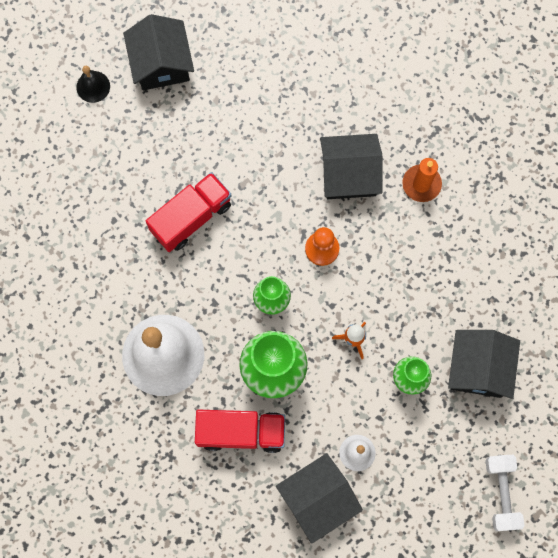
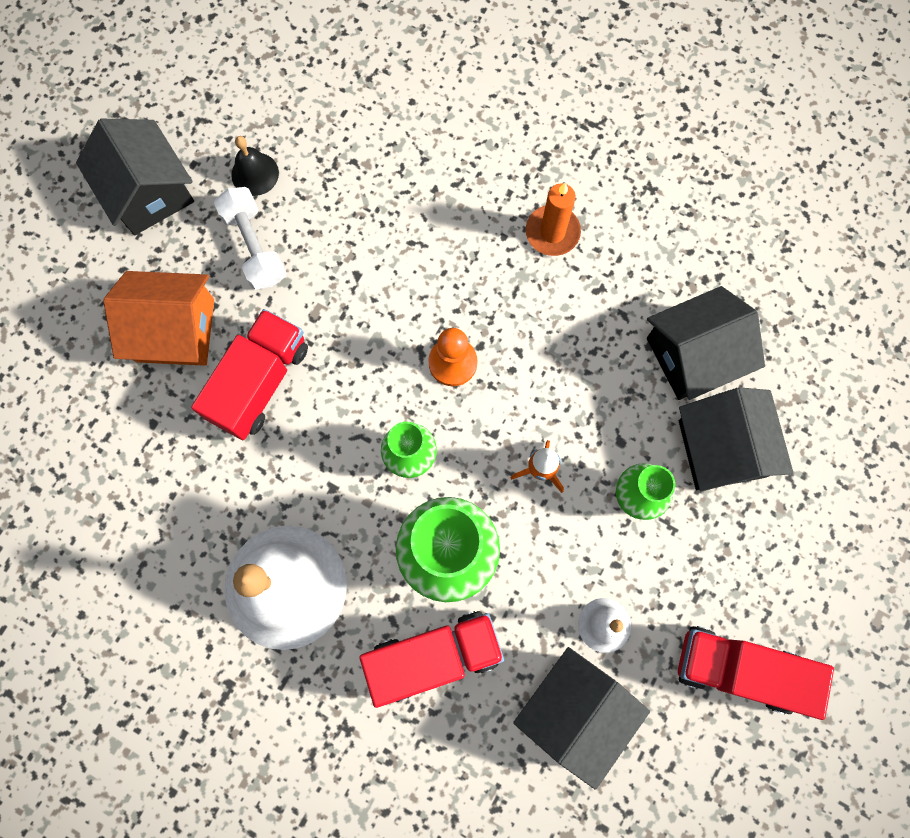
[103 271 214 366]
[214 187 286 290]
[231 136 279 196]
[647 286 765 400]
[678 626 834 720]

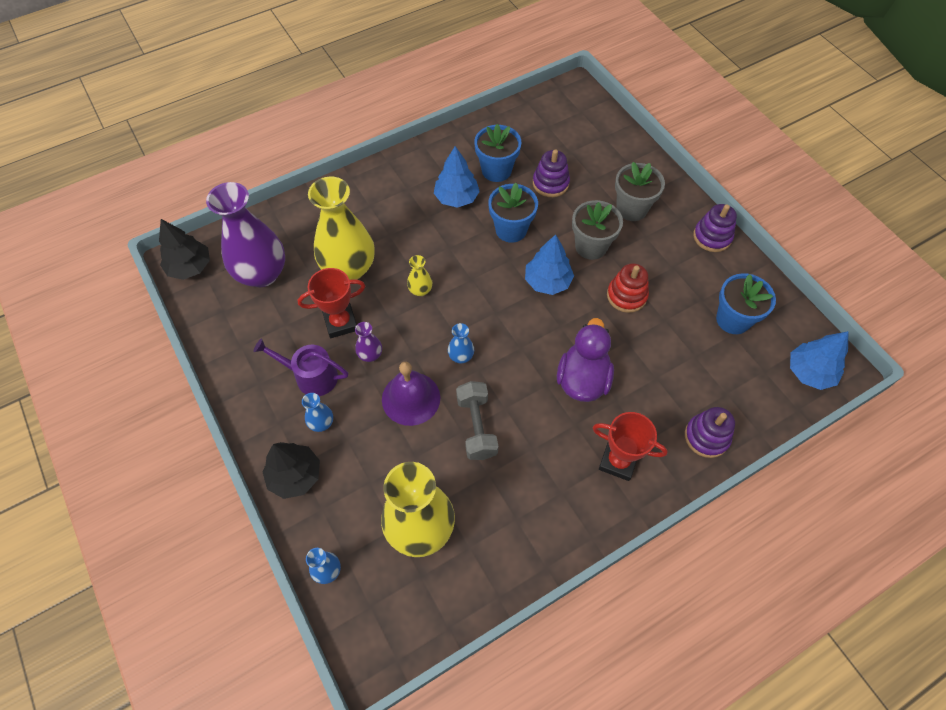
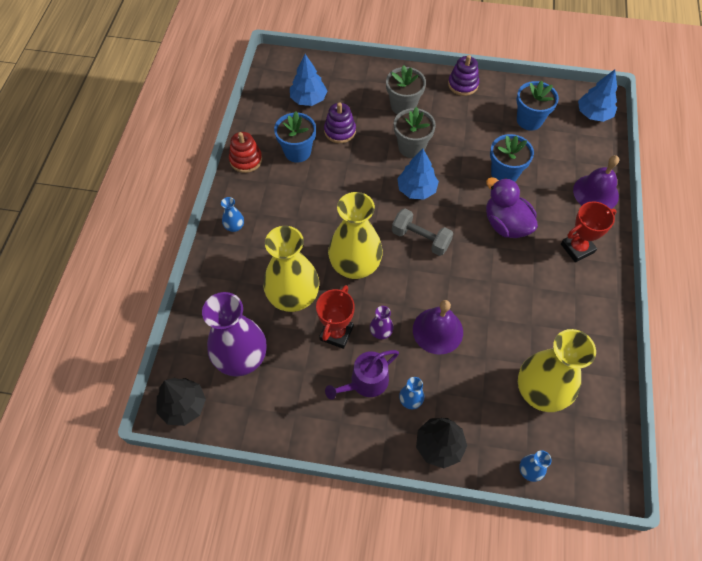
[221 197 244 232]
[229 132 262 173]
[290 54 327 106]
[328 192 383 279]
[392 209 453 256]
[490 134 534 182]
[573 155 619 209]

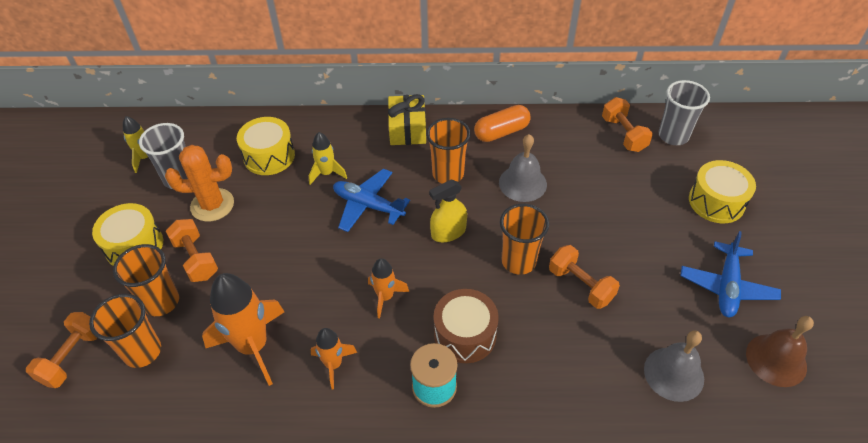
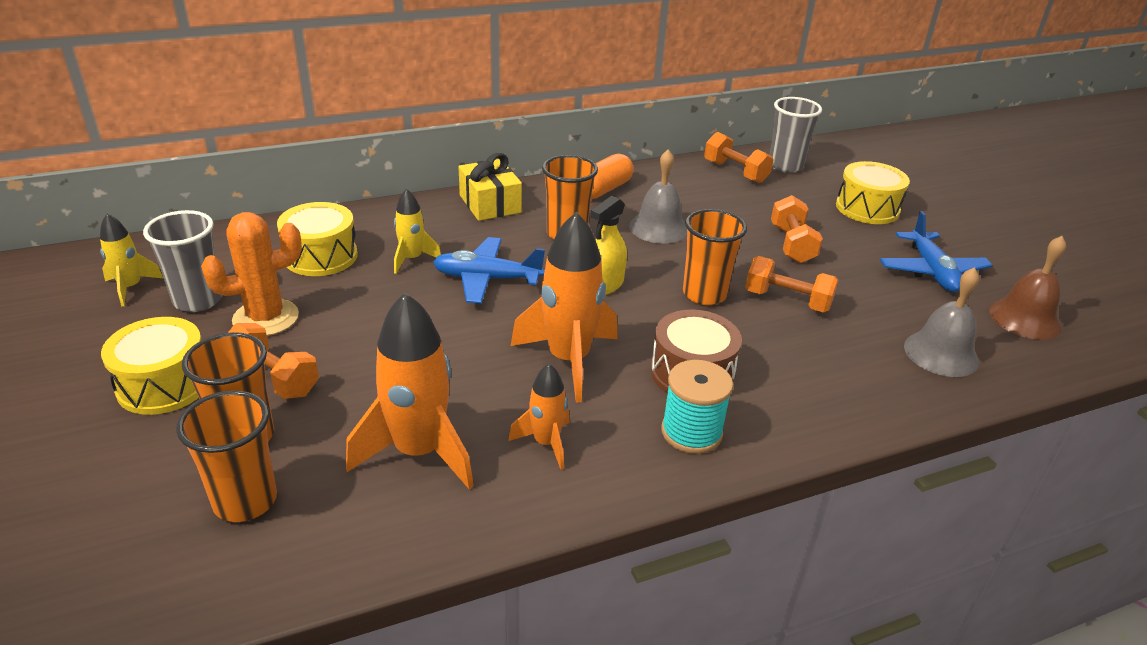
[511 212 618 402]
[771 195 823 263]

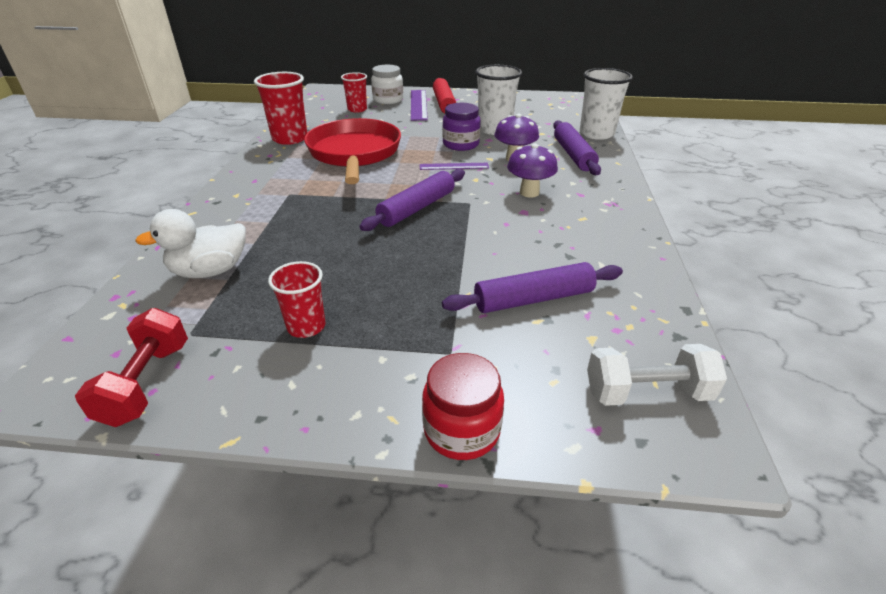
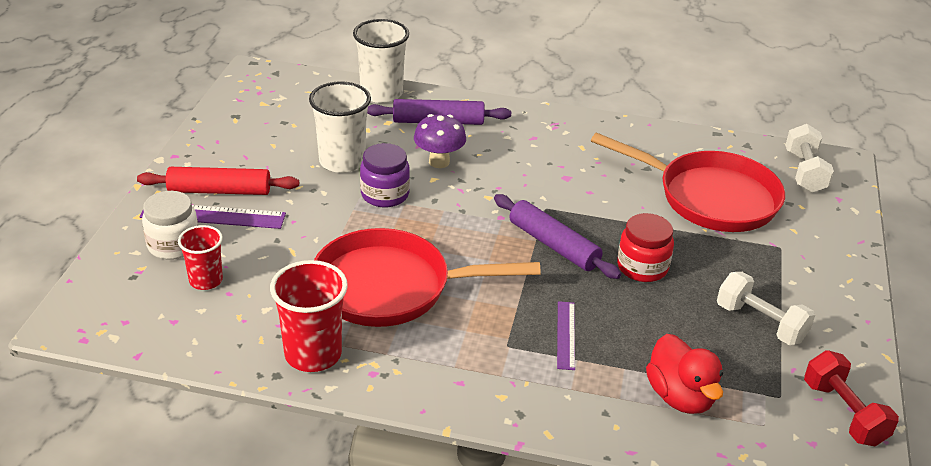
[557 301 575 370]
[591 133 785 232]
[617 213 674 282]
[646 334 723 414]
[717 272 815 345]
[804 350 899 446]
[507 144 558 198] (first image)

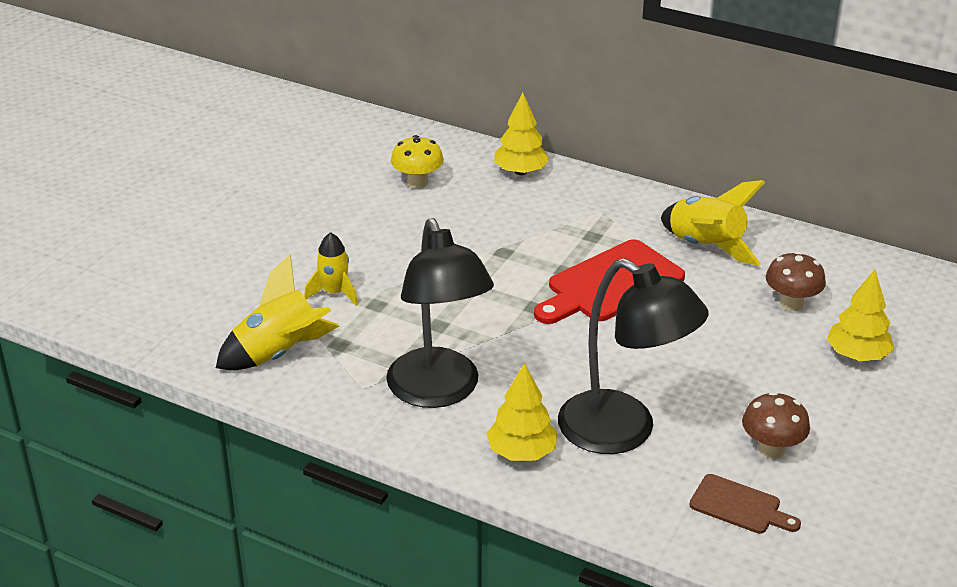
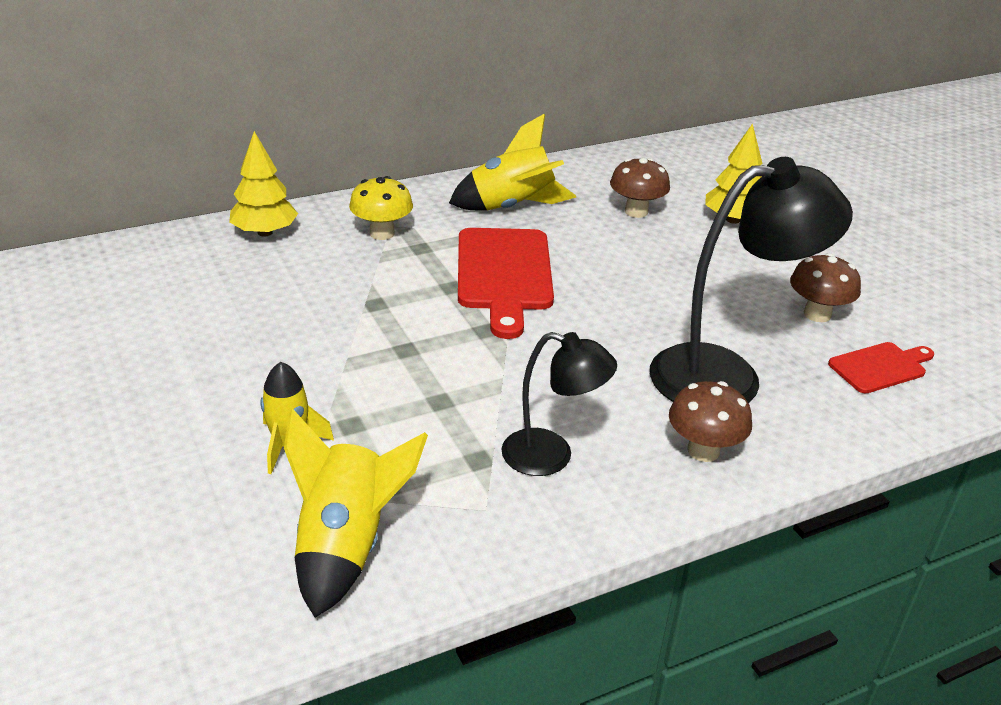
[349 176 413 240]
[502 332 617 476]
[669 381 752 462]
[828 342 934 394]

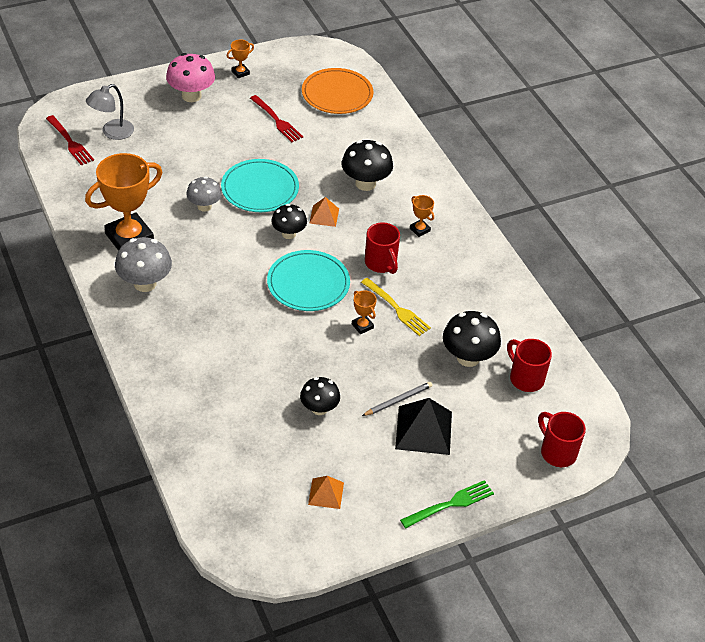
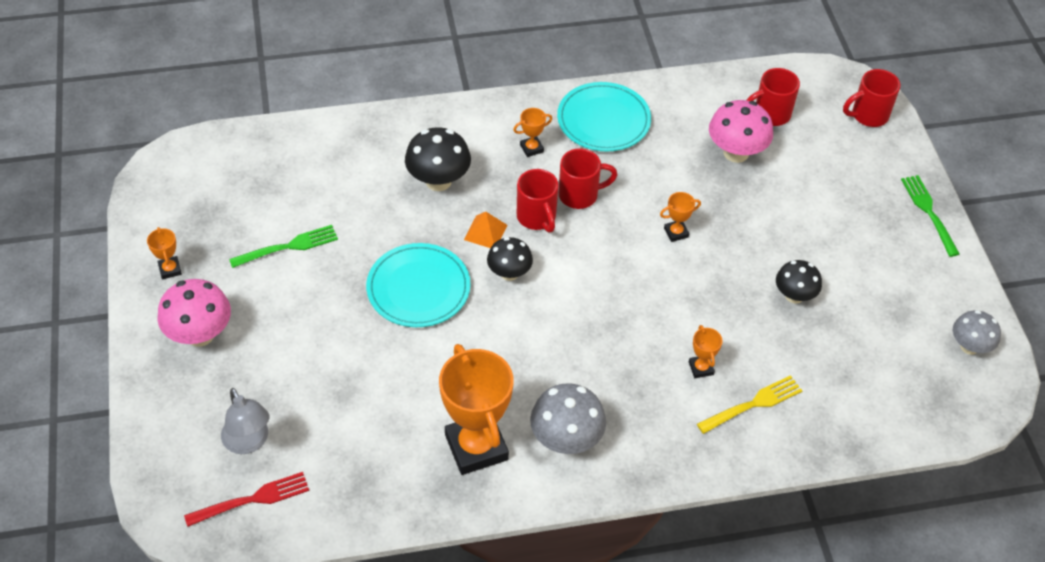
[229 225 338 268]
[517 169 559 233]
[557 82 651 152]
[689 325 723 378]
[697 375 802 434]
[709 100 773 163]
[953 310 1001 355]
[302 68 373 114] (first image)
[308 476 344 509] (first image)
[362 382 432 416] (first image)
[395 398 452 455] (first image)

········

> Description of the task
Could you transcribe every entry exactly, leaving out the pictures?

> Finished task
[103 271 214 366]
[214 187 286 290]
[231 136 279 196]
[647 286 765 400]
[678 626 834 720]

[221 197 244 232]
[229 132 262 173]
[290 54 327 106]
[328 192 383 279]
[392 209 453 256]
[490 134 534 182]
[573 155 619 209]

[511 212 618 402]
[771 195 823 263]

[557 301 575 370]
[591 133 785 232]
[617 213 674 282]
[646 334 723 414]
[717 272 815 345]
[804 350 899 446]
[507 144 558 198] (first image)

[349 176 413 240]
[502 332 617 476]
[669 381 752 462]
[828 342 934 394]

[229 225 338 268]
[517 169 559 233]
[557 82 651 152]
[689 325 723 378]
[697 375 802 434]
[709 100 773 163]
[953 310 1001 355]
[302 68 373 114] (first image)
[308 476 344 509] (first image)
[362 382 432 416] (first image)
[395 398 452 455] (first image)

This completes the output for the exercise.